What you should do:
Among the entries below, how many lines have the string "none" in them? Only the number should be given.

*** Material supplied Section Begins ***

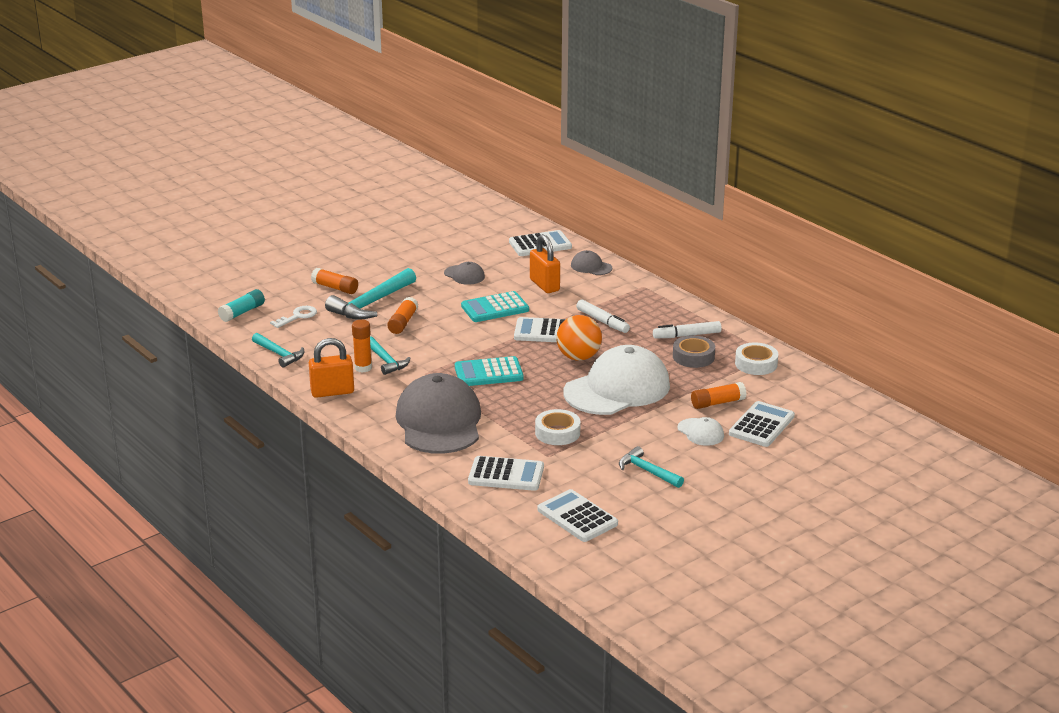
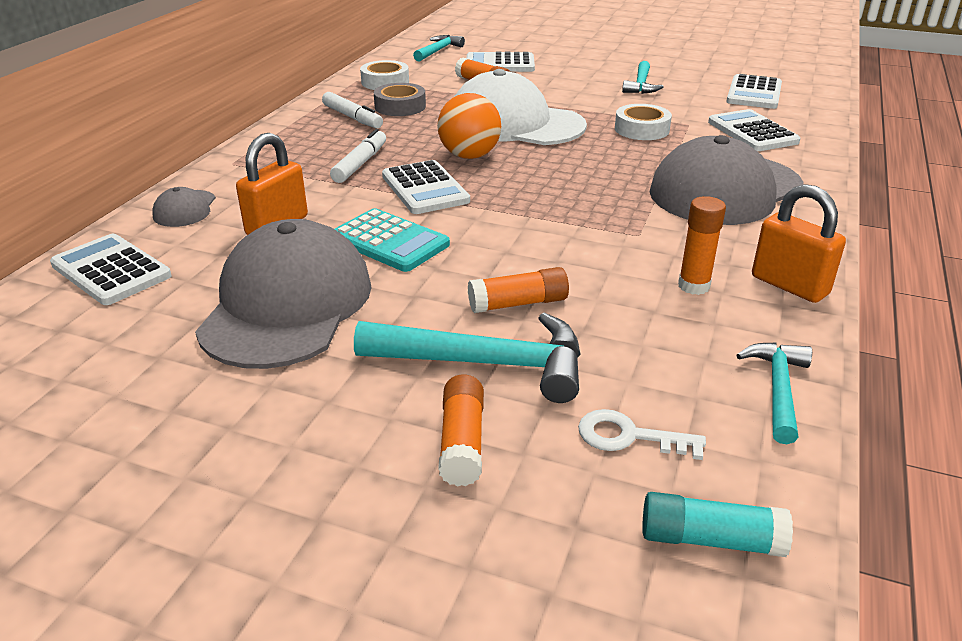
camera: 120 degrees left, 5 degrees up
turquoise hammer [370,336,411,375] -> turquoise hammer moved to [413,35,465,62]
grey cap [444,262,485,285] -> grey cap [195,219,372,369], size x2.32
turquoise calculator [455,356,524,386] -> none
white cap [677,417,724,446] -> none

*** Material supplied Section Ends ***

Your response:
2